Stored data entries

• • • • •

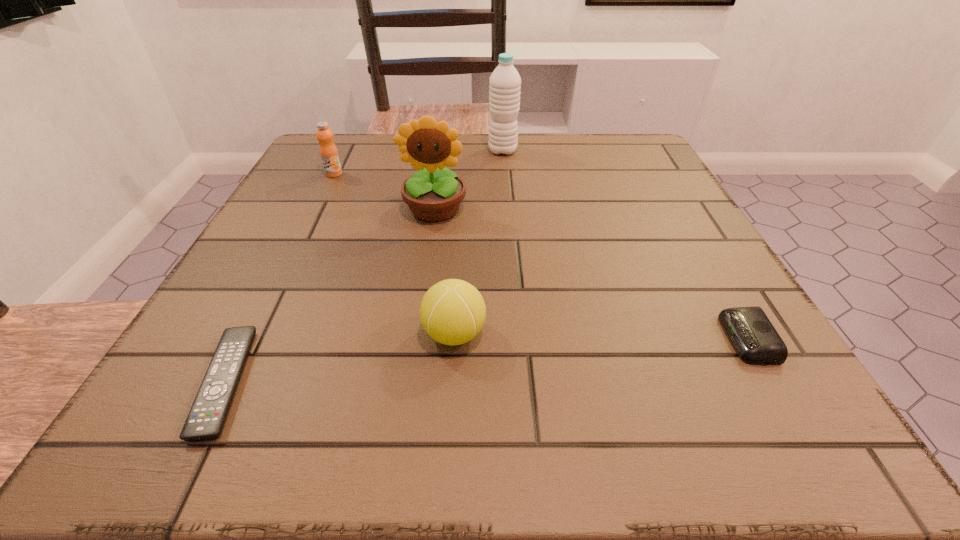
Identify the location of vacant space located 0.320m on the face of the sunflower. (414, 359).

Find the location of `blank space located 0.060m on the front label of the fourth shortest object`. blank space located 0.060m on the front label of the fourth shortest object is located at coordinates (325, 192).

You are a GUI agent. You are given a task and a screenshot of the screen. Output one action in this format:
    pyautogui.click(x=<x>, y=<y>)
    Task: Click on the free location located 0.180m on the left of the fourth tallest object
    
    Given the screenshot: What is the action you would take?
    pyautogui.click(x=302, y=334)

At what (x,y) coordinates should I click in order to perform the action: click on vacant space located 0.250m on the display of the alarm clock. Please return your answer as a coordinate pair (x, y). This screenshot has height=540, width=960. Looking at the image, I should click on (559, 339).

Locate an element on the screen. The image size is (960, 540). blank space located on the display of the alarm clock is located at coordinates click(x=512, y=339).

This screenshot has height=540, width=960. What are the coordinates of `vacant region located on the display of the alarm clock` in the screenshot? It's located at (626, 339).

I want to click on vacant space situated on the back of the shortest object, so click(281, 271).

Find the location of `water bottle at the far edge`. water bottle at the far edge is located at coordinates (505, 83).

I want to click on orange juice present at the far edge, so click(328, 151).

In order to click on object that is positioned at the near edge in this screenshot , I will do `click(205, 421)`.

• • • • •

* _Problem statement_: Revise the records from the line containing "I want to click on vacant" through the end, changing every "far edge" to "rear edge" and leaving all else as it is.

* _Response for this exercise_:
I want to click on vacant space situated on the back of the shortest object, so click(281, 271).

Find the location of `water bottle at the rear edge`. water bottle at the rear edge is located at coordinates (505, 83).

I want to click on orange juice present at the rear edge, so click(328, 151).

In order to click on object that is positioned at the near edge in this screenshot , I will do `click(205, 421)`.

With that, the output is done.